#### Supplied material

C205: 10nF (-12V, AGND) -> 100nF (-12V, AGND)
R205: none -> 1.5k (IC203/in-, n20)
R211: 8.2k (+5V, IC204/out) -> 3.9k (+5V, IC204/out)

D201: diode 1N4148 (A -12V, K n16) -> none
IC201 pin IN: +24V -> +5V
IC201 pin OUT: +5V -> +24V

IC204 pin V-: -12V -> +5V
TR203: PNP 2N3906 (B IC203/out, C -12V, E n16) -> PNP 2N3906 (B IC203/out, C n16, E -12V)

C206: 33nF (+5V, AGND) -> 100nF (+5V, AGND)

########
#### Supplied material

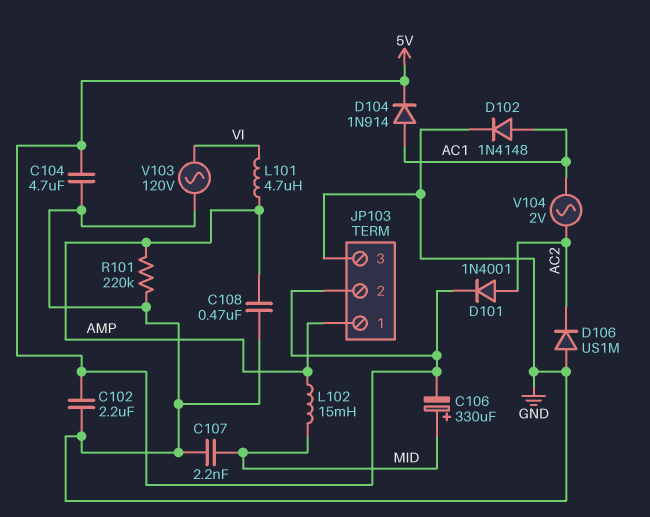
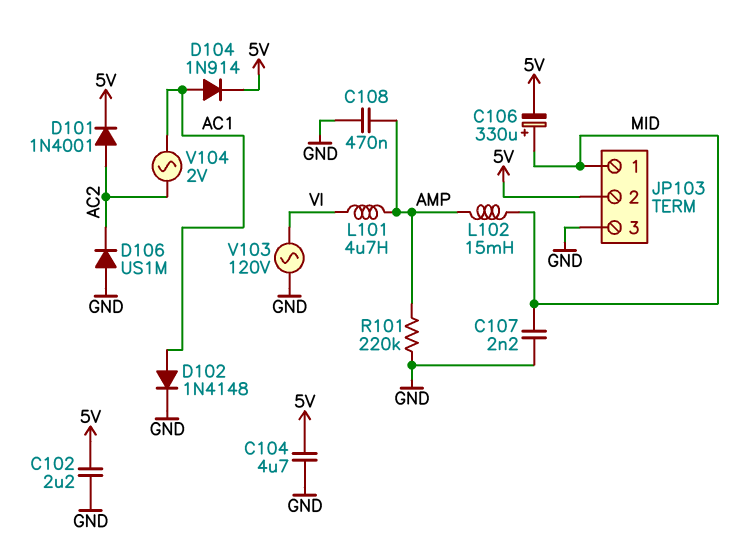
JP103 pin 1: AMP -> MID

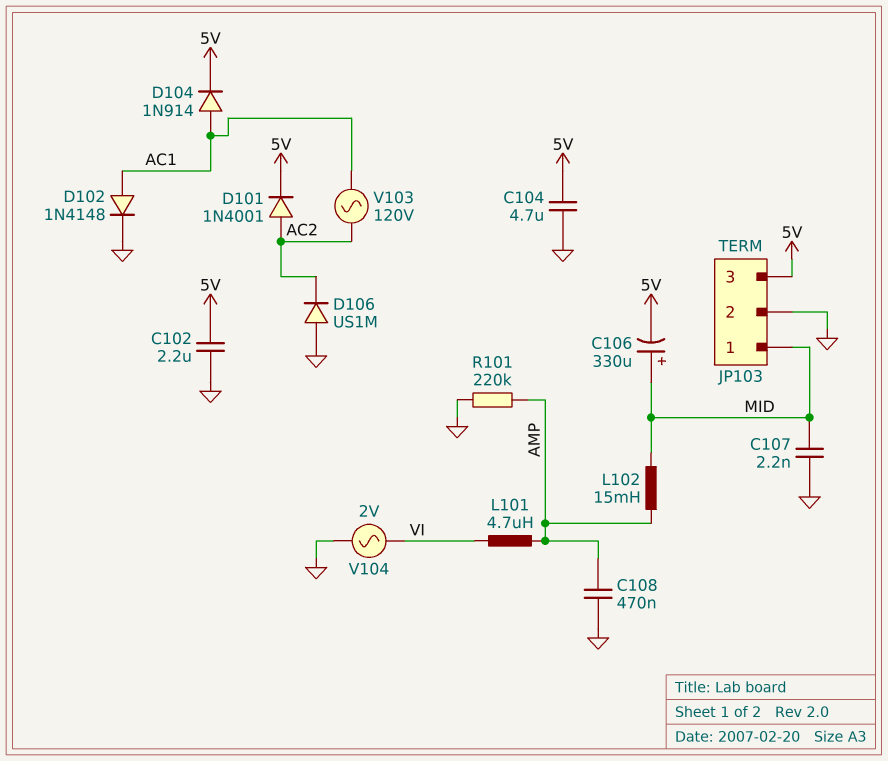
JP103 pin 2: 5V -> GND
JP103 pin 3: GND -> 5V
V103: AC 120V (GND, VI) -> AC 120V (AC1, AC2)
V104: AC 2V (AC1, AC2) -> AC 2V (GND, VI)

########
#### Supplied material

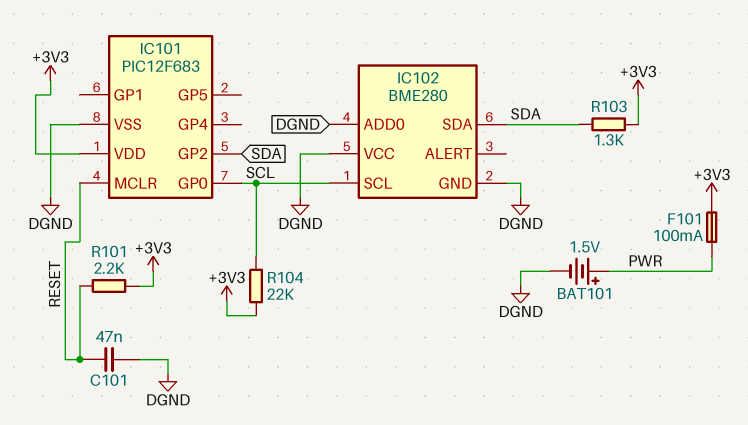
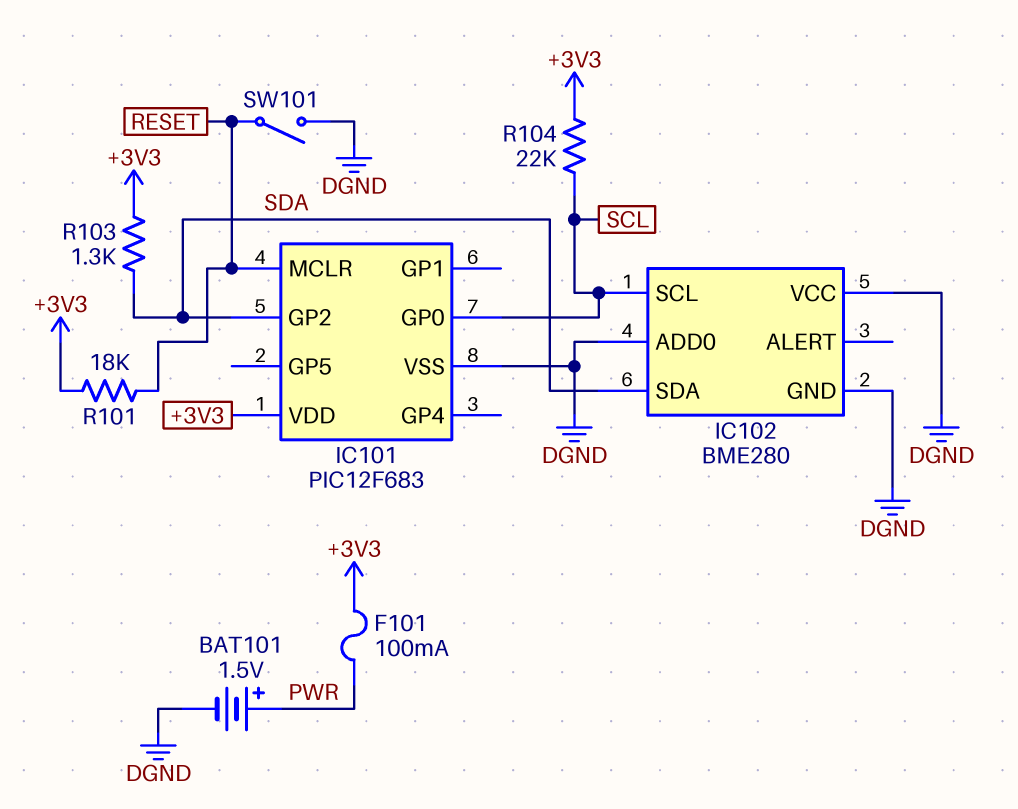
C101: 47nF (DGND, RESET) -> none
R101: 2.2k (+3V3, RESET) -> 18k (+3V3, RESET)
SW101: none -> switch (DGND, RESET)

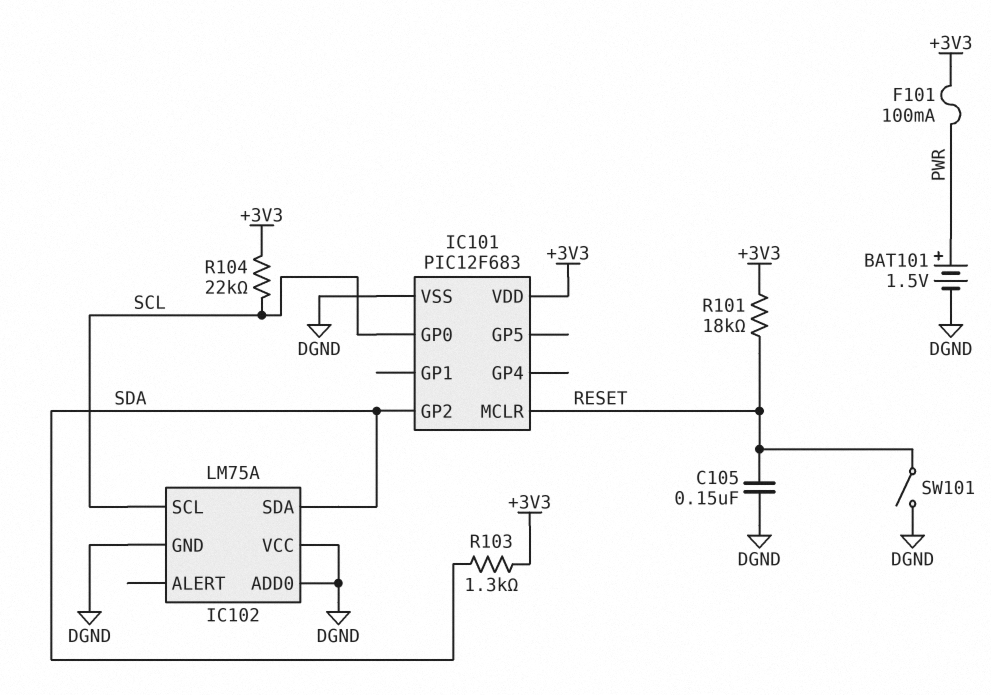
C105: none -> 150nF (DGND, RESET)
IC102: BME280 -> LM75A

########

> Try it: Give back exactly the lines above from the one with "R101: 2.2k (+3V3, RESET) -> 18k (+3V3, RESET)" through the one with "IC102: BME280 -> LM75A", both included. Pictures don't belong in the copy.

> Output:
R101: 2.2k (+3V3, RESET) -> 18k (+3V3, RESET)
SW101: none -> switch (DGND, RESET)

C105: none -> 150nF (DGND, RESET)
IC102: BME280 -> LM75A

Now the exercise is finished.